Data for processing:
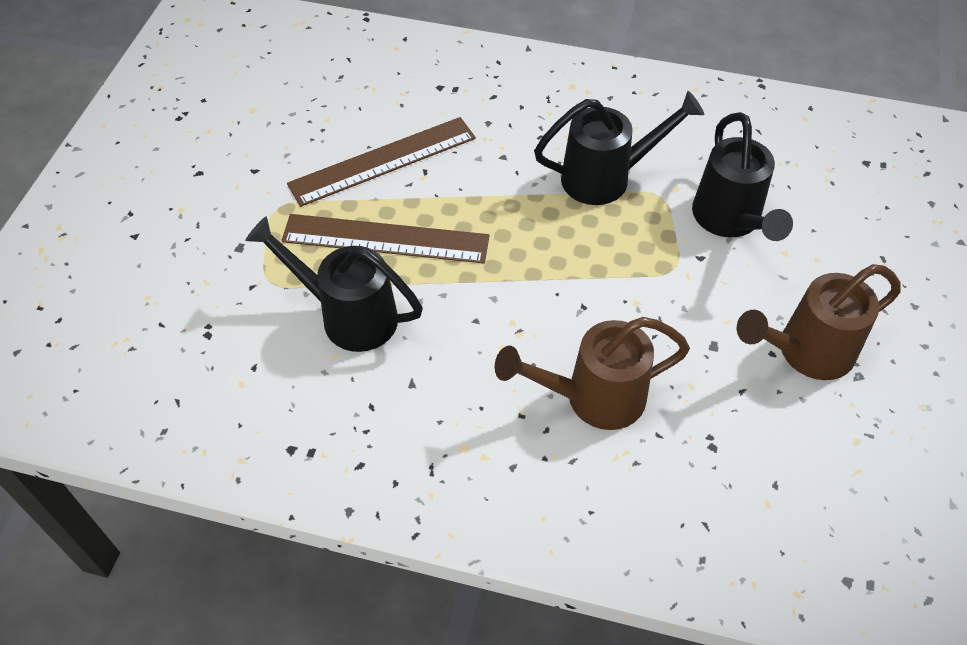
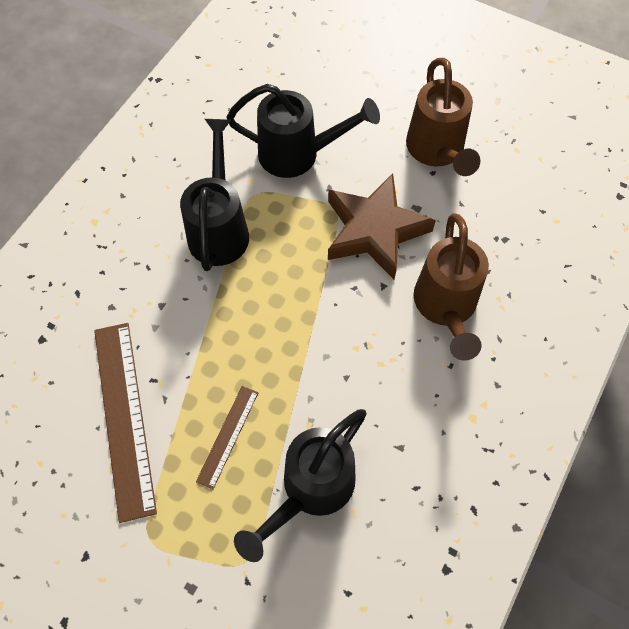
camera: 75 degrees left, 10 degrees up
(385, 239) = (228, 436): brown ruler -> brown ruler, size x0.52
(663, 310) = (374, 230): none -> brown star

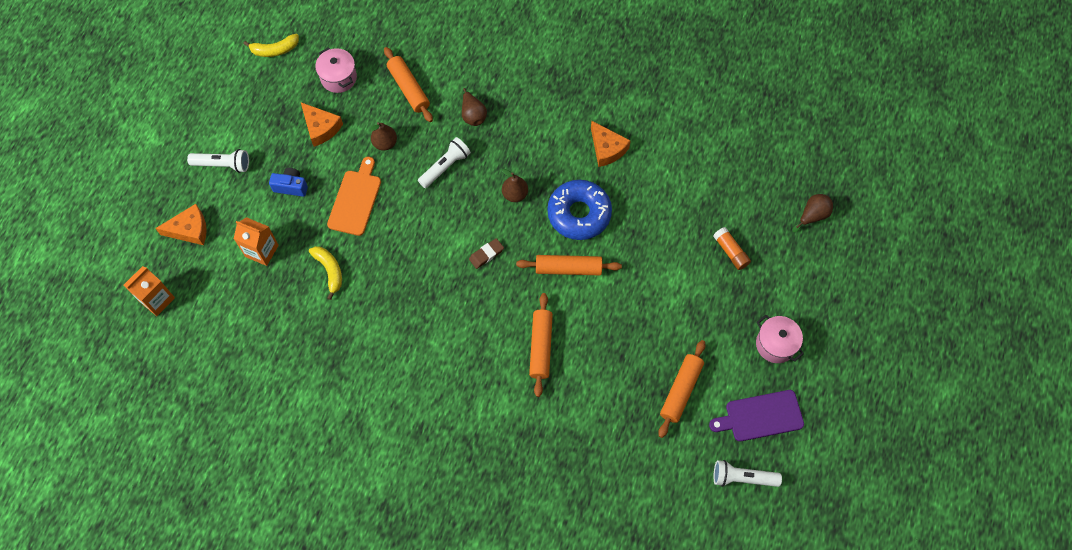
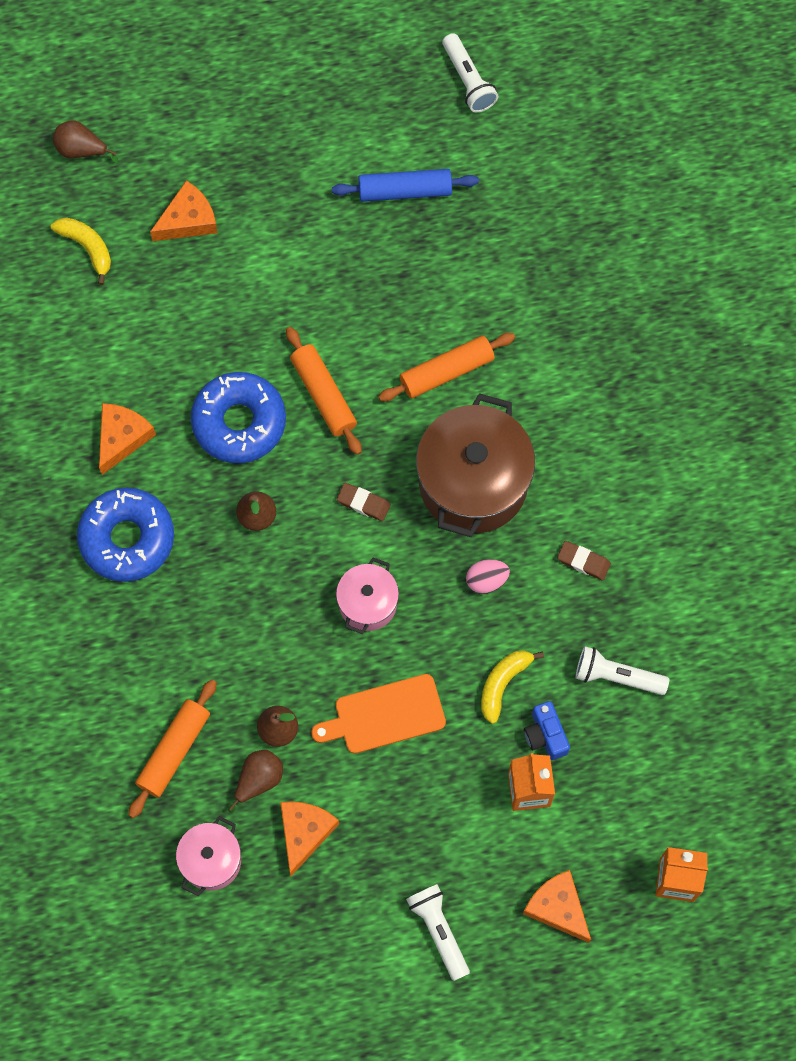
camera: 120 degrees left, 5 degrees up
(275, 50) = (216, 985): yellow banana -> yellow banana (87, 248)
(291, 187) = (416, 814): blue camera -> blue camera (545, 735)
(370, 357) = (583, 562): none -> brown eraser
(395, 296) = (486, 580): none -> pink egg
(445, 167) = (268, 628): white flashlight -> white flashlight (617, 676)
(460, 322) = (473, 483): none -> brown pot
(473, 115) = (167, 638): brown pear -> brown pear (258, 780)
(544, 123) = (127, 538): none -> blue donut
(680, 390) = (405, 191): orange rolling pin -> blue rolling pin
(730, 252) = (188, 220): orange glue stick -> orange cheese
(760, 416) = (383, 94): purple cutting board -> none
(775, 344) = (283, 117): pink pot -> pink pot (367, 603)

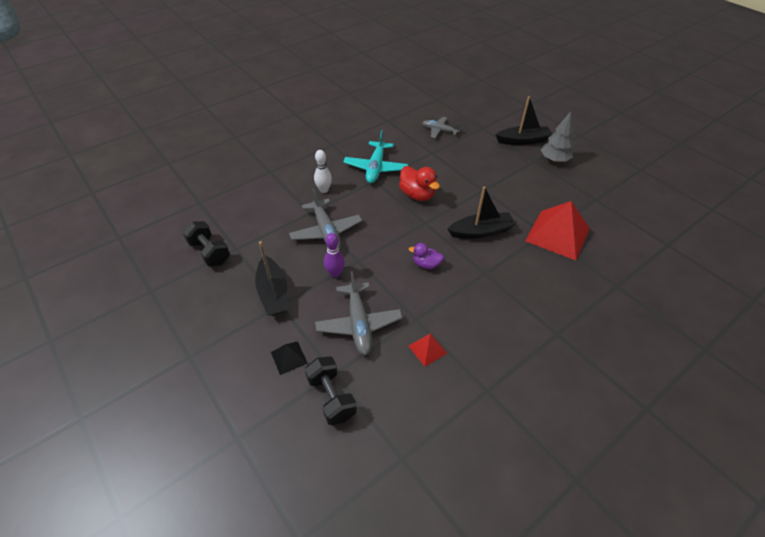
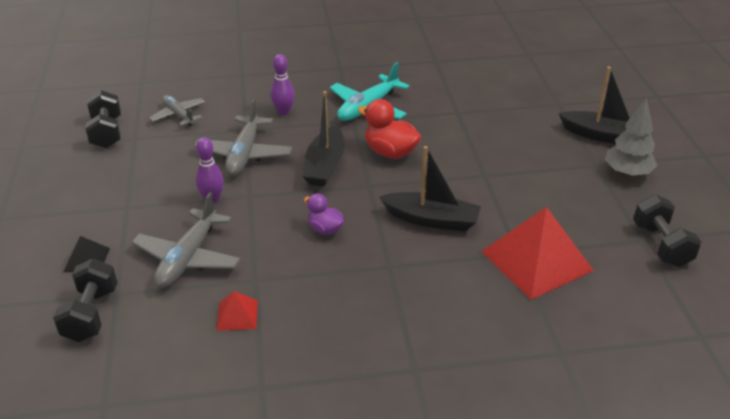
camera: 30 degrees right, 10 degrees down
(273, 293) = (131, 194): black boat -> black boat (325, 166)
(324, 190) = (283, 112): white bowling pin -> purple bowling pin
(417, 195) = (390, 152): red duck -> red duck turned 135 degrees clockwise
(439, 130) = (493, 91): grey plane -> grey plane (178, 115)
(607, 198) = (661, 245): none -> black dumbbell

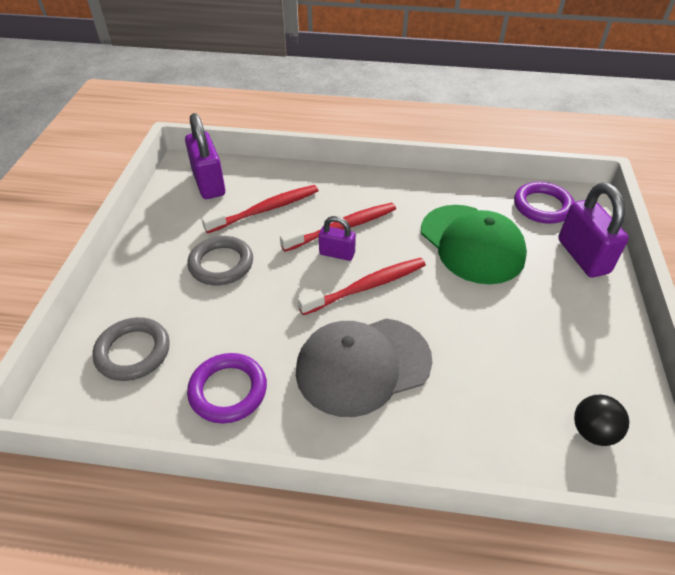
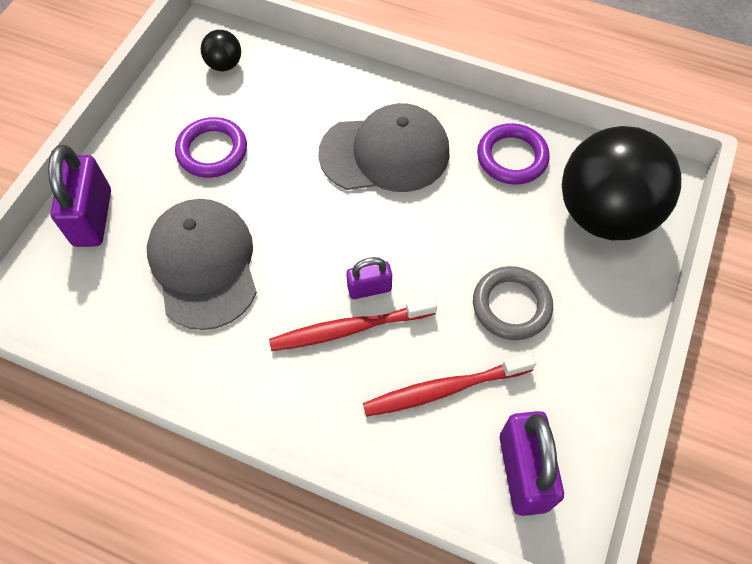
camera: 165 degrees left, 15 degrees up
(133, 352) = (604, 214): grey ring -> black ball
(337, 253) = (369, 288): purple padlock -> purple padlock turned 45 degrees counterclockwise
(367, 287) = (350, 234): red toothbrush -> none
(472, 244) = (204, 264): green cap -> grey cap
(542, 206) = (76, 303): purple ring -> purple ring (212, 151)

What the exercise asks:
Go through the records and show every line with the string "degrees" in it.

Solution to the exercise:
camera: 75 degrees left, 10 degrees up
camera: 120 degrees left, 5 degrees up
camera: 30 degrees right, 10 degrees down
(417, 195) = (390, 152): red duck -> red duck turned 135 degrees clockwise
camera: 165 degrees left, 15 degrees up
(337, 253) = (369, 288): purple padlock -> purple padlock turned 45 degrees counterclockwise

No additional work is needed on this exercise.